# Excerpted records:
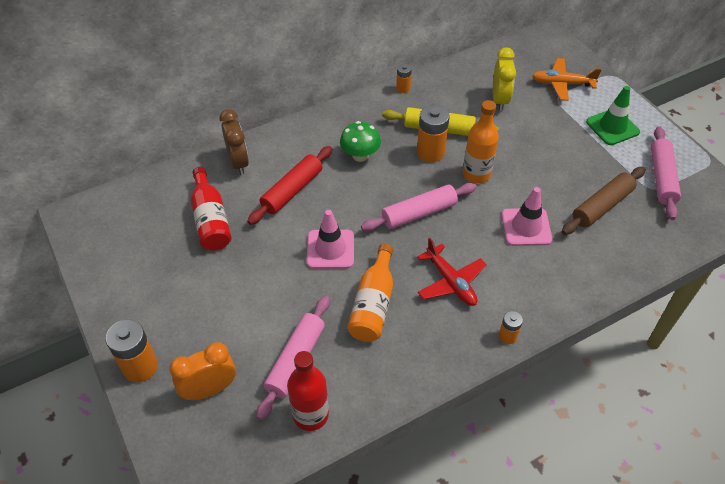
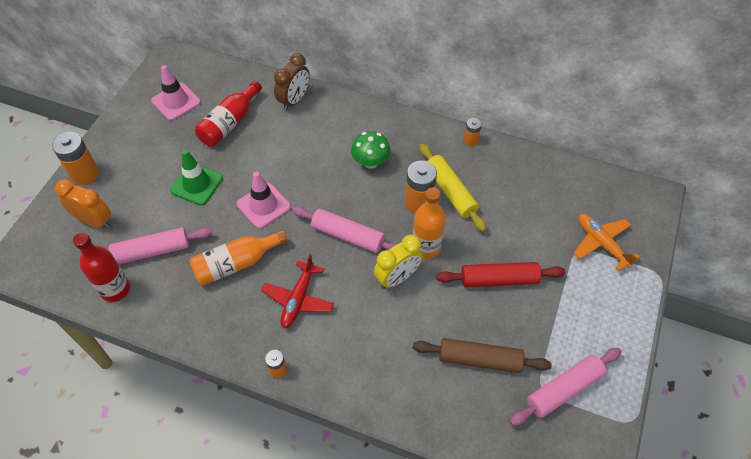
camera: 50 degrees right, 5 degrees up
red rolling pin [247,146,332,225] -> red rolling pin moved to [436,262,566,287]
yellow clock [493,47,516,111] -> yellow clock moved to [374,235,423,289]
pink traffic cone [502,187,553,246] -> pink traffic cone moved to [151,65,201,121]
green traffic cone [586,86,640,145] -> green traffic cone moved to [170,150,223,205]

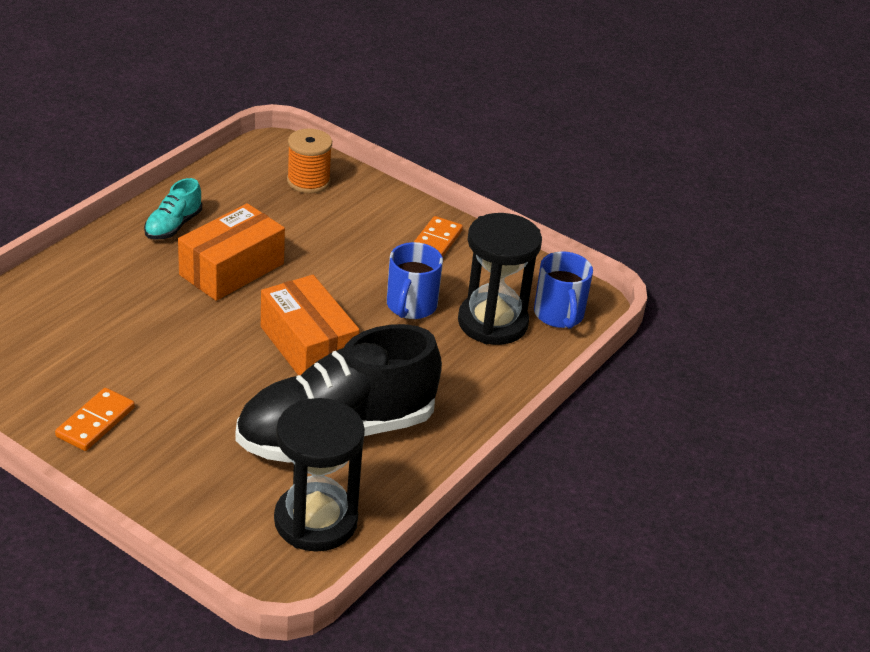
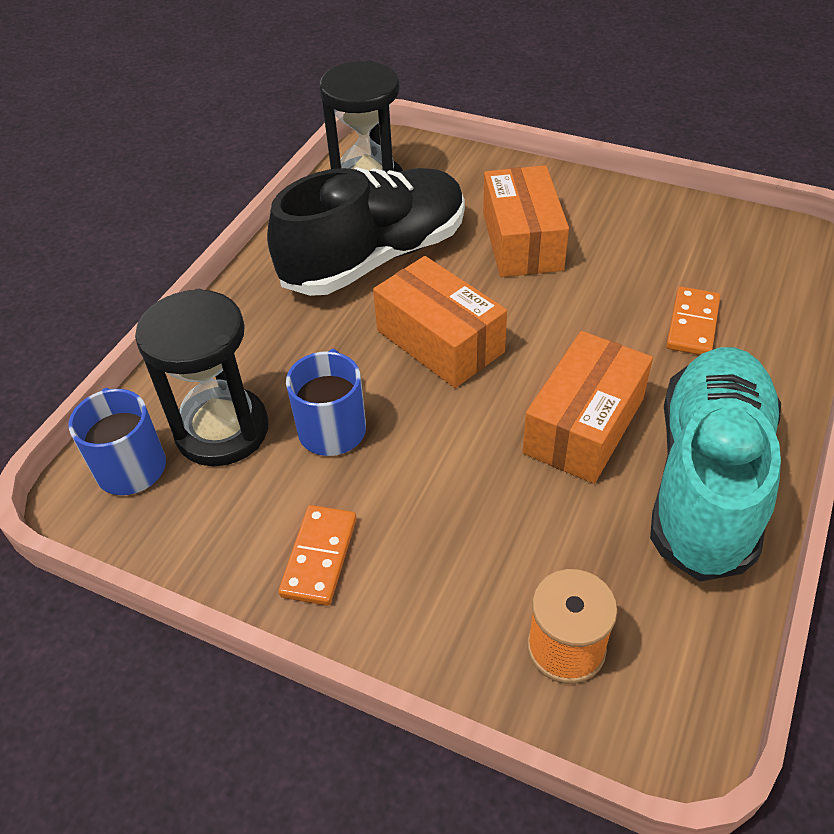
camera: 175 degrees right, 10 degrees up
orange domino [55,388,135,451] -> orange domino moved to [666,287,720,355]
turquoise shoe [144,178,202,240] -> turquoise shoe [650,347,781,581], size x2.32
none -> orange box [483,165,569,277]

# Exercise prompt:
Each line above is to be duplicated exactly, and the pictures are to be omitted.

# Exercise result:
camera: 50 degrees right, 5 degrees up
red rolling pin [247,146,332,225] -> red rolling pin moved to [436,262,566,287]
yellow clock [493,47,516,111] -> yellow clock moved to [374,235,423,289]
pink traffic cone [502,187,553,246] -> pink traffic cone moved to [151,65,201,121]
green traffic cone [586,86,640,145] -> green traffic cone moved to [170,150,223,205]

camera: 175 degrees right, 10 degrees up
orange domino [55,388,135,451] -> orange domino moved to [666,287,720,355]
turquoise shoe [144,178,202,240] -> turquoise shoe [650,347,781,581], size x2.32
none -> orange box [483,165,569,277]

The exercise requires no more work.